===== ENTRIES SHOWN =====

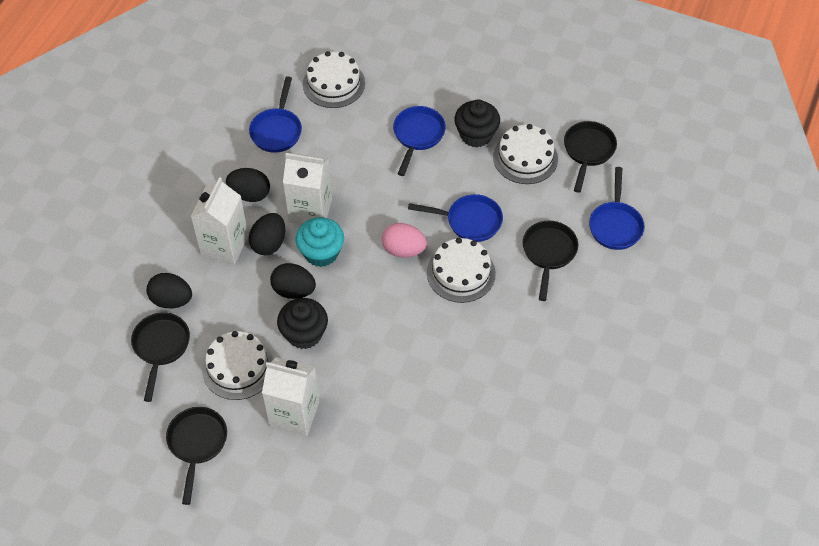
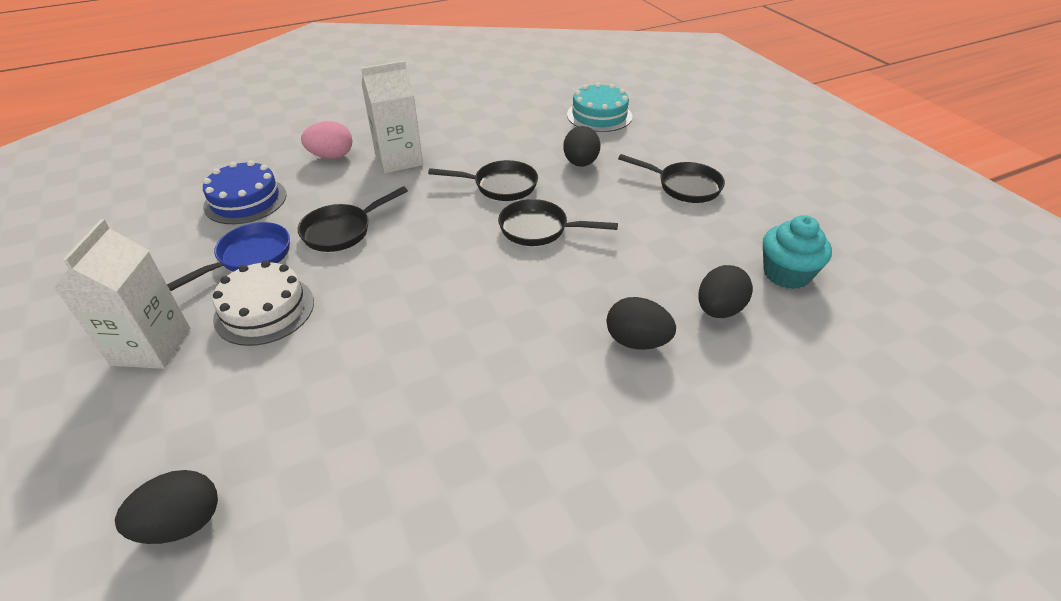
black cupcake: 2 -> 0
blue cake: 0 -> 1
blue pan: 4 -> 1
turquoise cake: 0 -> 1
white cake: 4 -> 1
white carton: 3 -> 2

=====

### ABOUT THIS EXERCISE
Leaving the pictures aside, transcribe the entire listing exactly.

### ANSWER
black cupcake: 2 -> 0
blue cake: 0 -> 1
blue pan: 4 -> 1
turquoise cake: 0 -> 1
white cake: 4 -> 1
white carton: 3 -> 2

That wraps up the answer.